Start of Working data

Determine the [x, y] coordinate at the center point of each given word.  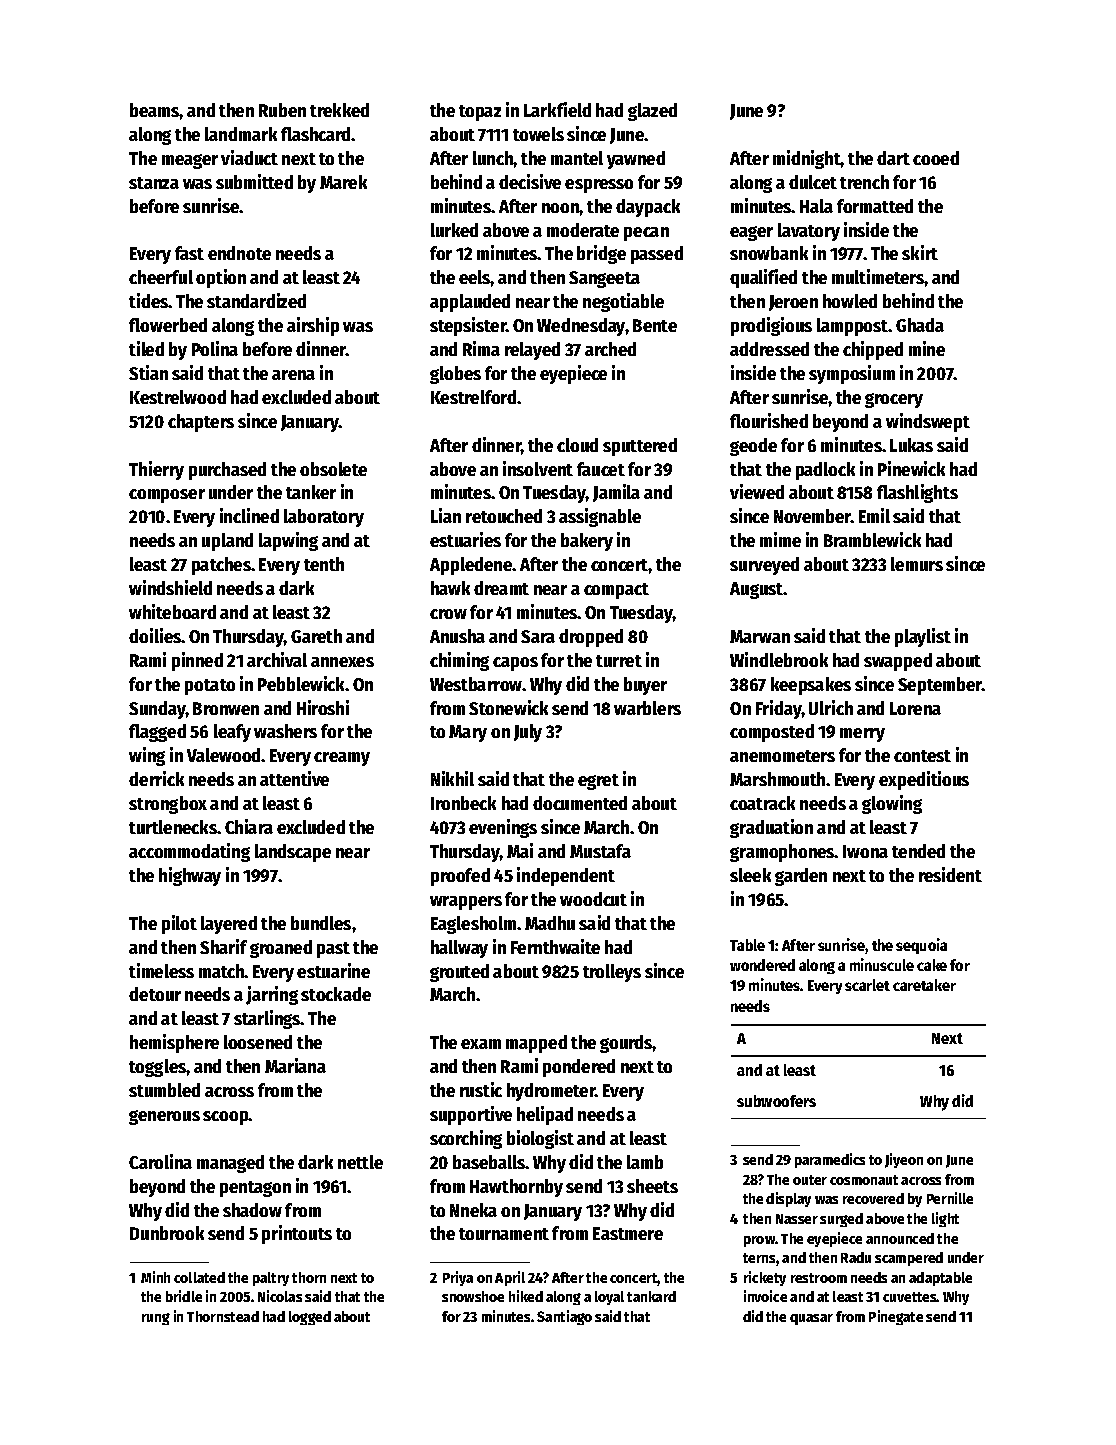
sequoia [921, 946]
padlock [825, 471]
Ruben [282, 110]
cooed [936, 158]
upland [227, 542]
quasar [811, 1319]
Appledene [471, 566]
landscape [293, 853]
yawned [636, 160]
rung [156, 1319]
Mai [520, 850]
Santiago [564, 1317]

End of Working data

(Problem statement):
Rewrite all the rows above, replacing "padlock" with "deadbolt" and leaving everything else unchanged. Leave the pictures out of your answer.

(Response for this exercise):
Determine the [x, y] coordinate at the center point of each given word.  
sequoia [921, 946]
deadbolt [825, 471]
Ruben [282, 110]
cooed [936, 158]
upland [227, 542]
quasar [811, 1319]
Appledene [471, 566]
landscape [293, 853]
yawned [636, 160]
rung [156, 1319]
Mai [520, 850]
Santiago [564, 1317]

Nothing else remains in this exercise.